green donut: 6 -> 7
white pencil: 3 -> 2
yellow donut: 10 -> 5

==

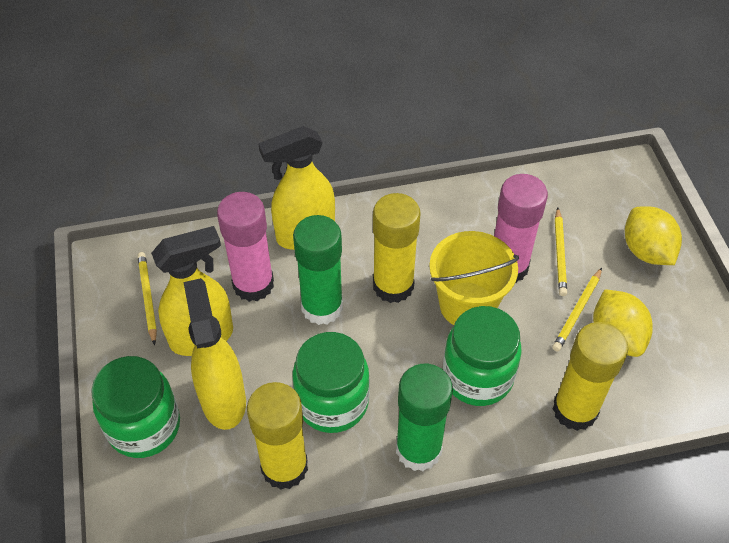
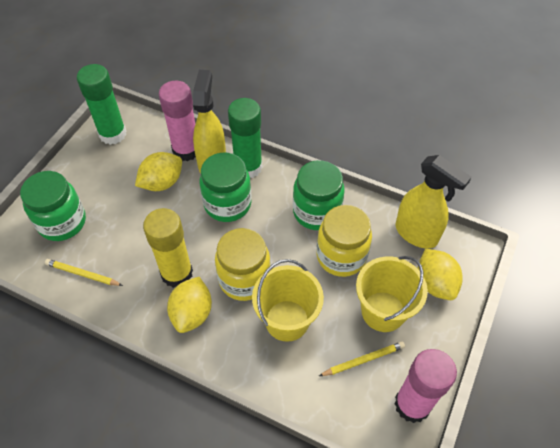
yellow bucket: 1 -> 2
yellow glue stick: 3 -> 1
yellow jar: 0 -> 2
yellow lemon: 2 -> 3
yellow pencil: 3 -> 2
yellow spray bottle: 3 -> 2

--

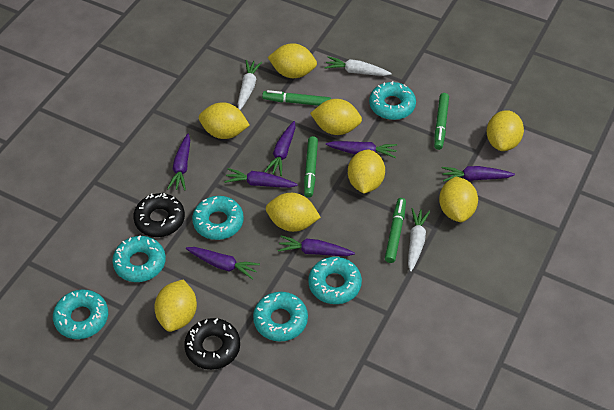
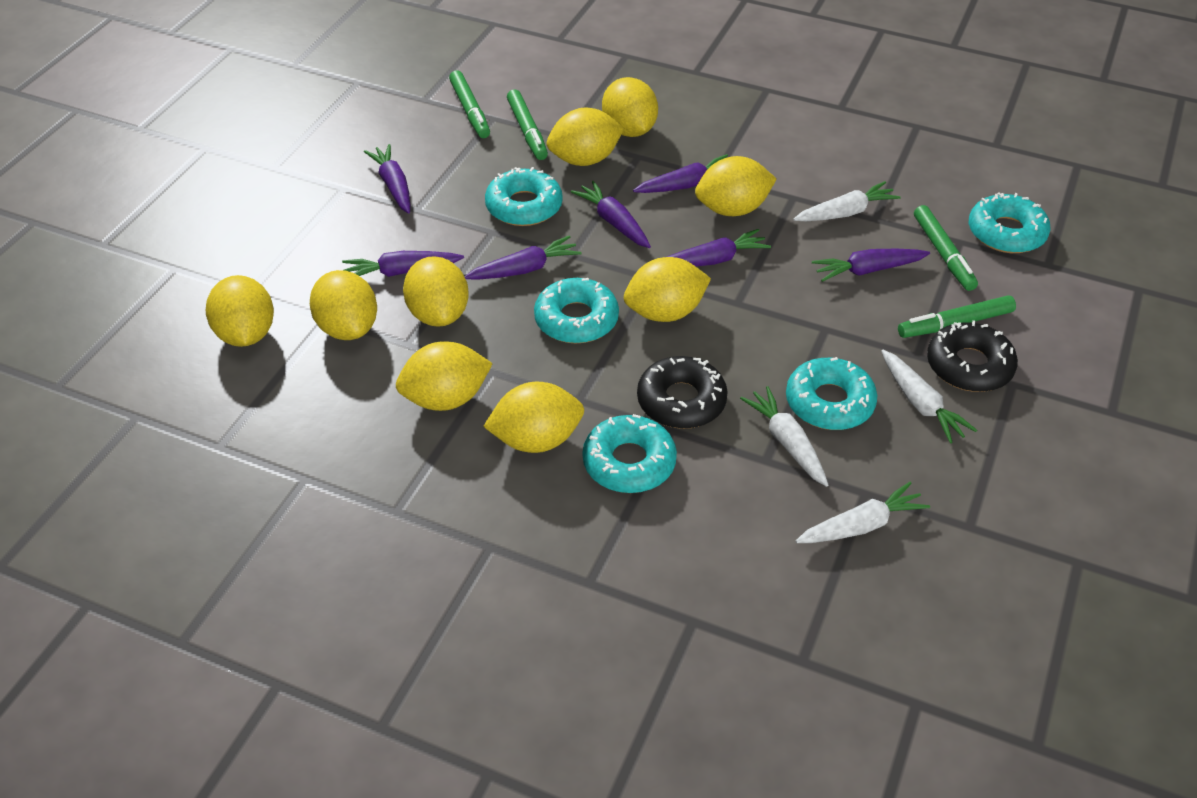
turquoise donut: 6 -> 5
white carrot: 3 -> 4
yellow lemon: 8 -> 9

__Problem requirements__: Reproduce each line of the data containing the word "donut".

__Task result__:
green donut: 6 -> 7
yellow donut: 10 -> 5
turquoise donut: 6 -> 5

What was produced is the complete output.